» **Material for this task**:
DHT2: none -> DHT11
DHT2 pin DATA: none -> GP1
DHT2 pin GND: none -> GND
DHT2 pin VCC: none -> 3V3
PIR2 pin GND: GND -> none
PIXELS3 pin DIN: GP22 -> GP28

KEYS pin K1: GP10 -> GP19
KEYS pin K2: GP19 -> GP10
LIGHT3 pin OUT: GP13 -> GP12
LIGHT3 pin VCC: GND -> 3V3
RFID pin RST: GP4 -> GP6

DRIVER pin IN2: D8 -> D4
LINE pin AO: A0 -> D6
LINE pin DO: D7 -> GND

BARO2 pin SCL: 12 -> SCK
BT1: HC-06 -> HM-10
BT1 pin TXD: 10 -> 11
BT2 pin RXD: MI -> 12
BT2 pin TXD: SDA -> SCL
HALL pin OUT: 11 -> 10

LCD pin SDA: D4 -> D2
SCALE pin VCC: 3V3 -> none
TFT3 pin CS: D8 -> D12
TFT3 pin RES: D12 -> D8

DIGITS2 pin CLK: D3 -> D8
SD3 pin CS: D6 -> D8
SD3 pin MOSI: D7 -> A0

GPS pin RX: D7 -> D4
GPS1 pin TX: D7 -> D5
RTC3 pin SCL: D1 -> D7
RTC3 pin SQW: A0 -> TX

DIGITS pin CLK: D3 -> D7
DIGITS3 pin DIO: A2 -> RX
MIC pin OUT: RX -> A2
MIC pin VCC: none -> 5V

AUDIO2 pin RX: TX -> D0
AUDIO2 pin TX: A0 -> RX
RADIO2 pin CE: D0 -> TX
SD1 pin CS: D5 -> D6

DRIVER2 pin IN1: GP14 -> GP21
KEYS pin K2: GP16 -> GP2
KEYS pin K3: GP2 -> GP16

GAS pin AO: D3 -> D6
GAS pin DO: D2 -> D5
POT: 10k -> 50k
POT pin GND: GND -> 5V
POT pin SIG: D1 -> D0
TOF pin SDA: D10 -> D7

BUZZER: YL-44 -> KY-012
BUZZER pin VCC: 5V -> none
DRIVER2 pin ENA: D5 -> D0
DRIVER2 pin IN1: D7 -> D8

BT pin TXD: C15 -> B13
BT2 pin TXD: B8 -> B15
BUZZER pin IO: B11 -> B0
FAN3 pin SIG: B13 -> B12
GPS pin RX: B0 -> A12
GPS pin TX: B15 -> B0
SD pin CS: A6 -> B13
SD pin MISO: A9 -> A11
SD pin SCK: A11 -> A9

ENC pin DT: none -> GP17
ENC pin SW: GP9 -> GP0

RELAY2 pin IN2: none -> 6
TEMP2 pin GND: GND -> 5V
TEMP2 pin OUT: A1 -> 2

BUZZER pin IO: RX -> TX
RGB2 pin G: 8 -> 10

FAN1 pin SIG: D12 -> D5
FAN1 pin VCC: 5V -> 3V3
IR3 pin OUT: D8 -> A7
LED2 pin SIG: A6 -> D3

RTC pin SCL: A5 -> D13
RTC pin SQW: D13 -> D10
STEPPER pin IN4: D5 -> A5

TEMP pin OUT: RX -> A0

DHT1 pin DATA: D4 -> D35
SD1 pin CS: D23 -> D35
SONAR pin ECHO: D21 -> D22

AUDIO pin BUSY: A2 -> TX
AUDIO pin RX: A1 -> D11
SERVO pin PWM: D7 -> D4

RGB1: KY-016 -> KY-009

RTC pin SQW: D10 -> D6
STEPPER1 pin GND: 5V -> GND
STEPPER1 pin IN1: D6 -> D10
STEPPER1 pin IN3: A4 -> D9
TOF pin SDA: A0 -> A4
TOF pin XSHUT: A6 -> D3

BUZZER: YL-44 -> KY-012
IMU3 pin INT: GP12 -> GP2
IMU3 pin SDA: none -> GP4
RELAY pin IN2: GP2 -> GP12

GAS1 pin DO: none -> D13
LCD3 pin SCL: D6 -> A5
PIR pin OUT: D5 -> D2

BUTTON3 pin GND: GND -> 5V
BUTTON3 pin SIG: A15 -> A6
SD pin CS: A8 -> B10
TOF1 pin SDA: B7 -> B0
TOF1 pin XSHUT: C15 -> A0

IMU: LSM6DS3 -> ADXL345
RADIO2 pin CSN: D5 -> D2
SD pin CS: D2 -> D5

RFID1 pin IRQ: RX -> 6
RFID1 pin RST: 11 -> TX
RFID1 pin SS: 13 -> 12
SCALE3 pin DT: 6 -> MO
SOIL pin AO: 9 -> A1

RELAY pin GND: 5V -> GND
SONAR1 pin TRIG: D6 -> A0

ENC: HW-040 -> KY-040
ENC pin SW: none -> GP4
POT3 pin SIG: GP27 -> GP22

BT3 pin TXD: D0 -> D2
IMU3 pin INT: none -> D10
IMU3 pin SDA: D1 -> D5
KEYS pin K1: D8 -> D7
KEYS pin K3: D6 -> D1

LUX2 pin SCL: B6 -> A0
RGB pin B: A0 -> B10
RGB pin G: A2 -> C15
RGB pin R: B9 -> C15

» **About this task**: All the records above must be transcribed without a single change to any word.

» **Solution to this exercise**:
DHT2: none -> DHT11
DHT2 pin DATA: none -> GP1
DHT2 pin GND: none -> GND
DHT2 pin VCC: none -> 3V3
PIR2 pin GND: GND -> none
PIXELS3 pin DIN: GP22 -> GP28

KEYS pin K1: GP10 -> GP19
KEYS pin K2: GP19 -> GP10
LIGHT3 pin OUT: GP13 -> GP12
LIGHT3 pin VCC: GND -> 3V3
RFID pin RST: GP4 -> GP6

DRIVER pin IN2: D8 -> D4
LINE pin AO: A0 -> D6
LINE pin DO: D7 -> GND

BARO2 pin SCL: 12 -> SCK
BT1: HC-06 -> HM-10
BT1 pin TXD: 10 -> 11
BT2 pin RXD: MI -> 12
BT2 pin TXD: SDA -> SCL
HALL pin OUT: 11 -> 10

LCD pin SDA: D4 -> D2
SCALE pin VCC: 3V3 -> none
TFT3 pin CS: D8 -> D12
TFT3 pin RES: D12 -> D8

DIGITS2 pin CLK: D3 -> D8
SD3 pin CS: D6 -> D8
SD3 pin MOSI: D7 -> A0

GPS pin RX: D7 -> D4
GPS1 pin TX: D7 -> D5
RTC3 pin SCL: D1 -> D7
RTC3 pin SQW: A0 -> TX

DIGITS pin CLK: D3 -> D7
DIGITS3 pin DIO: A2 -> RX
MIC pin OUT: RX -> A2
MIC pin VCC: none -> 5V

AUDIO2 pin RX: TX -> D0
AUDIO2 pin TX: A0 -> RX
RADIO2 pin CE: D0 -> TX
SD1 pin CS: D5 -> D6

DRIVER2 pin IN1: GP14 -> GP21
KEYS pin K2: GP16 -> GP2
KEYS pin K3: GP2 -> GP16

GAS pin AO: D3 -> D6
GAS pin DO: D2 -> D5
POT: 10k -> 50k
POT pin GND: GND -> 5V
POT pin SIG: D1 -> D0
TOF pin SDA: D10 -> D7

BUZZER: YL-44 -> KY-012
BUZZER pin VCC: 5V -> none
DRIVER2 pin ENA: D5 -> D0
DRIVER2 pin IN1: D7 -> D8

BT pin TXD: C15 -> B13
BT2 pin TXD: B8 -> B15
BUZZER pin IO: B11 -> B0
FAN3 pin SIG: B13 -> B12
GPS pin RX: B0 -> A12
GPS pin TX: B15 -> B0
SD pin CS: A6 -> B13
SD pin MISO: A9 -> A11
SD pin SCK: A11 -> A9

ENC pin DT: none -> GP17
ENC pin SW: GP9 -> GP0

RELAY2 pin IN2: none -> 6
TEMP2 pin GND: GND -> 5V
TEMP2 pin OUT: A1 -> 2

BUZZER pin IO: RX -> TX
RGB2 pin G: 8 -> 10

FAN1 pin SIG: D12 -> D5
FAN1 pin VCC: 5V -> 3V3
IR3 pin OUT: D8 -> A7
LED2 pin SIG: A6 -> D3

RTC pin SCL: A5 -> D13
RTC pin SQW: D13 -> D10
STEPPER pin IN4: D5 -> A5

TEMP pin OUT: RX -> A0

DHT1 pin DATA: D4 -> D35
SD1 pin CS: D23 -> D35
SONAR pin ECHO: D21 -> D22

AUDIO pin BUSY: A2 -> TX
AUDIO pin RX: A1 -> D11
SERVO pin PWM: D7 -> D4

RGB1: KY-016 -> KY-009

RTC pin SQW: D10 -> D6
STEPPER1 pin GND: 5V -> GND
STEPPER1 pin IN1: D6 -> D10
STEPPER1 pin IN3: A4 -> D9
TOF pin SDA: A0 -> A4
TOF pin XSHUT: A6 -> D3

BUZZER: YL-44 -> KY-012
IMU3 pin INT: GP12 -> GP2
IMU3 pin SDA: none -> GP4
RELAY pin IN2: GP2 -> GP12

GAS1 pin DO: none -> D13
LCD3 pin SCL: D6 -> A5
PIR pin OUT: D5 -> D2

BUTTON3 pin GND: GND -> 5V
BUTTON3 pin SIG: A15 -> A6
SD pin CS: A8 -> B10
TOF1 pin SDA: B7 -> B0
TOF1 pin XSHUT: C15 -> A0

IMU: LSM6DS3 -> ADXL345
RADIO2 pin CSN: D5 -> D2
SD pin CS: D2 -> D5

RFID1 pin IRQ: RX -> 6
RFID1 pin RST: 11 -> TX
RFID1 pin SS: 13 -> 12
SCALE3 pin DT: 6 -> MO
SOIL pin AO: 9 -> A1

RELAY pin GND: 5V -> GND
SONAR1 pin TRIG: D6 -> A0

ENC: HW-040 -> KY-040
ENC pin SW: none -> GP4
POT3 pin SIG: GP27 -> GP22

BT3 pin TXD: D0 -> D2
IMU3 pin INT: none -> D10
IMU3 pin SDA: D1 -> D5
KEYS pin K1: D8 -> D7
KEYS pin K3: D6 -> D1

LUX2 pin SCL: B6 -> A0
RGB pin B: A0 -> B10
RGB pin G: A2 -> C15
RGB pin R: B9 -> C15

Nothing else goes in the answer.